(Action item)
From the data below, copy each line that includes the word "cake".

Segment Start: Dataset excerpts

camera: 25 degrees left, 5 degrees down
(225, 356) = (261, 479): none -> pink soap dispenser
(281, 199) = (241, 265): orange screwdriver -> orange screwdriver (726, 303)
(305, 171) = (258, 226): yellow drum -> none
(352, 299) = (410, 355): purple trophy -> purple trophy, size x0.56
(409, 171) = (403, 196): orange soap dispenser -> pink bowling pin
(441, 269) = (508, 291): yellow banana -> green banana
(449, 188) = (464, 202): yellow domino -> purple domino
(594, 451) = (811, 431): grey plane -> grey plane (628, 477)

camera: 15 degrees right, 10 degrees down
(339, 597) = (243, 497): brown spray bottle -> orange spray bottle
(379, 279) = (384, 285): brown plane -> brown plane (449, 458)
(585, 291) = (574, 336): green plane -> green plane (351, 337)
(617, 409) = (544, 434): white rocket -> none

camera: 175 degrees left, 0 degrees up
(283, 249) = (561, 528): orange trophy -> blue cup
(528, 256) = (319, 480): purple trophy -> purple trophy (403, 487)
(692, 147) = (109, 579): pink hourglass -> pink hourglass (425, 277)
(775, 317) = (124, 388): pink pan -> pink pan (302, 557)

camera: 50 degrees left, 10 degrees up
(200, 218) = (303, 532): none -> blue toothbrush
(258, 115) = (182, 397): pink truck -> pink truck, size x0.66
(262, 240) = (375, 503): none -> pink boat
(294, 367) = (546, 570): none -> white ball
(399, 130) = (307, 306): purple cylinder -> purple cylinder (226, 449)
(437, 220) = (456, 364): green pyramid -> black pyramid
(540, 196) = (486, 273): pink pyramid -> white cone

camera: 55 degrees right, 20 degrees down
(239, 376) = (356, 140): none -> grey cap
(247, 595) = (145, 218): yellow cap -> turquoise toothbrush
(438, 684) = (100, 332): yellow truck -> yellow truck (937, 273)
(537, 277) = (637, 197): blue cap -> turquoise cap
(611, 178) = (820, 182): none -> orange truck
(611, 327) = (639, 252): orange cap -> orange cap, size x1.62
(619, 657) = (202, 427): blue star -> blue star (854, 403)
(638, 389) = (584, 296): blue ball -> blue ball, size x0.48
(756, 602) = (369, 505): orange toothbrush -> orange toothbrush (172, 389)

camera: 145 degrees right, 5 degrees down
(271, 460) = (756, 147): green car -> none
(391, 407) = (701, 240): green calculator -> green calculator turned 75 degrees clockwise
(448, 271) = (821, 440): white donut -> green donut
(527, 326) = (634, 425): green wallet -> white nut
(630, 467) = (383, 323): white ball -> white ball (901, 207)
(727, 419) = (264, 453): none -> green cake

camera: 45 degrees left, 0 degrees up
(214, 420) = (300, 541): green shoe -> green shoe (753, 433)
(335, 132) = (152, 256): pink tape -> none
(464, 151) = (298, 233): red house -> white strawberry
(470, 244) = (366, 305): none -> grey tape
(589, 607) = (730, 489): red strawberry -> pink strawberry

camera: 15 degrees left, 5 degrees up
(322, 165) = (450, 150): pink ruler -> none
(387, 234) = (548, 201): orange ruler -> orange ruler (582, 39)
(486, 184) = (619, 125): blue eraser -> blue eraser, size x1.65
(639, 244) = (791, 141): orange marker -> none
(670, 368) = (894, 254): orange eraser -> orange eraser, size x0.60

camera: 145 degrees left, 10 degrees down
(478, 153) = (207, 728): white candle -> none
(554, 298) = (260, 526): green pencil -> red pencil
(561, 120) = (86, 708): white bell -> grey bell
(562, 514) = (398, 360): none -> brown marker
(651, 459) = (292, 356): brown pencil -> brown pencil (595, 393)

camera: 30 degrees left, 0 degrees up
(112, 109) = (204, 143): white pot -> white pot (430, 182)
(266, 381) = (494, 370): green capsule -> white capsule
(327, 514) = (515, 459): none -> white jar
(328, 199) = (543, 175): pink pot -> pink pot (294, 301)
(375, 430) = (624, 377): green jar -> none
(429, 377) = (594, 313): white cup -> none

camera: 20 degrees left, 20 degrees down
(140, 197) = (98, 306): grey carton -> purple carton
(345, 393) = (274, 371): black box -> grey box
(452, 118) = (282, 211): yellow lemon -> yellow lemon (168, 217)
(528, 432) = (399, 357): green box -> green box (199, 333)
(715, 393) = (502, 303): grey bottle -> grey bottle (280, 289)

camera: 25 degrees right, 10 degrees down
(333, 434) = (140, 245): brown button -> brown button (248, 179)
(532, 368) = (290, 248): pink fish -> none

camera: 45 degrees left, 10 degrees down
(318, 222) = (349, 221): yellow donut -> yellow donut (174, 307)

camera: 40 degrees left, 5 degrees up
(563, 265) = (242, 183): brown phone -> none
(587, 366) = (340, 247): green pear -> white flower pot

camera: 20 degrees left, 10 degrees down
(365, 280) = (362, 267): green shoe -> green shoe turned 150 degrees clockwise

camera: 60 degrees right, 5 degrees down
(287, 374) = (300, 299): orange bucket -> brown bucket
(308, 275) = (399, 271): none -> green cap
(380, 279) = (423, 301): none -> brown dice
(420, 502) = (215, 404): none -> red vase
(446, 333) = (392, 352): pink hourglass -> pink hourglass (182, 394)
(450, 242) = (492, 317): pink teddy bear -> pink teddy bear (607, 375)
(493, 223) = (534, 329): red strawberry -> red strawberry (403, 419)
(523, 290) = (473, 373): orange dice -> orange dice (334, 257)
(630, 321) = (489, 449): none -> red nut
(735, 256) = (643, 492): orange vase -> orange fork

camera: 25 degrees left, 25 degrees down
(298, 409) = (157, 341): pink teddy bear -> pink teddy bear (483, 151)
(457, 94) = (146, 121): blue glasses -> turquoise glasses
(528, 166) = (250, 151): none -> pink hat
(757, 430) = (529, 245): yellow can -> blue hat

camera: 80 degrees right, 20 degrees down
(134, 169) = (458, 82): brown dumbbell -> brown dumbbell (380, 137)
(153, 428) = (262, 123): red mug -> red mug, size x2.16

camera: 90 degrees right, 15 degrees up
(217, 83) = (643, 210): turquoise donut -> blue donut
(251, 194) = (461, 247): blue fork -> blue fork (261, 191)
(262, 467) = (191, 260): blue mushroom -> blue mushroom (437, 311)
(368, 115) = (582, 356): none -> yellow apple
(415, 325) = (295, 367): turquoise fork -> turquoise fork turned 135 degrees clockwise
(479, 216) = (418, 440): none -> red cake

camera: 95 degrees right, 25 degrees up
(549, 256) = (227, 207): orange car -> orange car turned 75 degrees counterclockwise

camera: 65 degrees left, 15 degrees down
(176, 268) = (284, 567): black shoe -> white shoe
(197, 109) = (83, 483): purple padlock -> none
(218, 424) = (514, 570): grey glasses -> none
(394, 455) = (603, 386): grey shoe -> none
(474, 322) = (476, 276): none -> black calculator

Segment End: Dataset excerpts

(Worked solution)
(727, 419) = (264, 453): none -> green cake
(479, 216) = (418, 440): none -> red cake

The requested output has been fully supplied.